*** Opening Data section ***

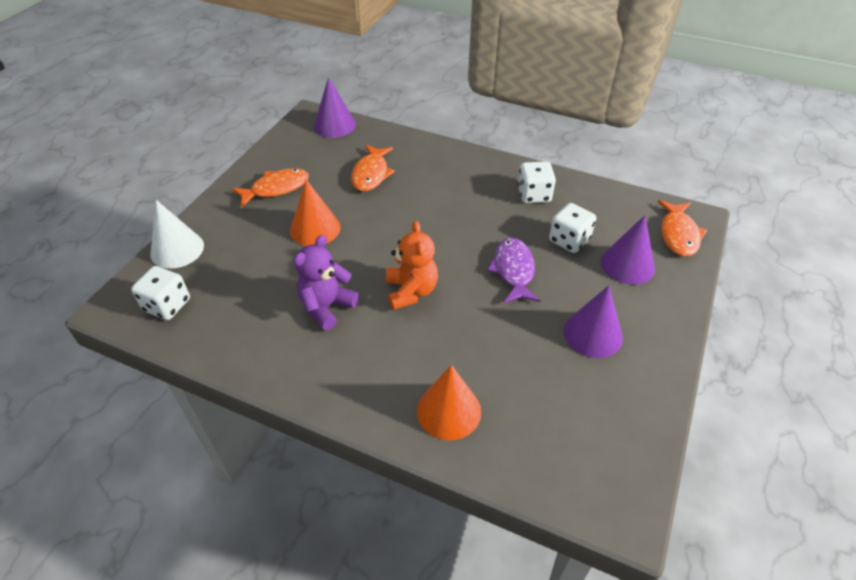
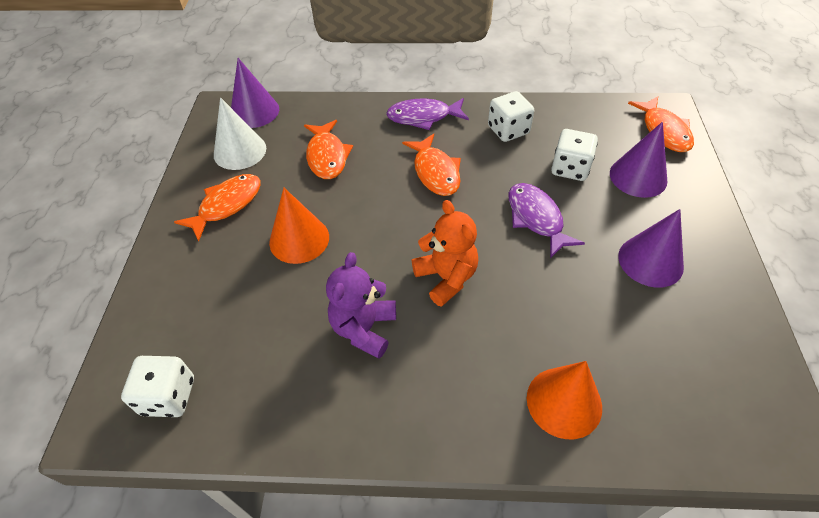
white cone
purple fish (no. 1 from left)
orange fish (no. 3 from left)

*** Closing Data section ***

Report the number of lines above holding "fish", and only that.

2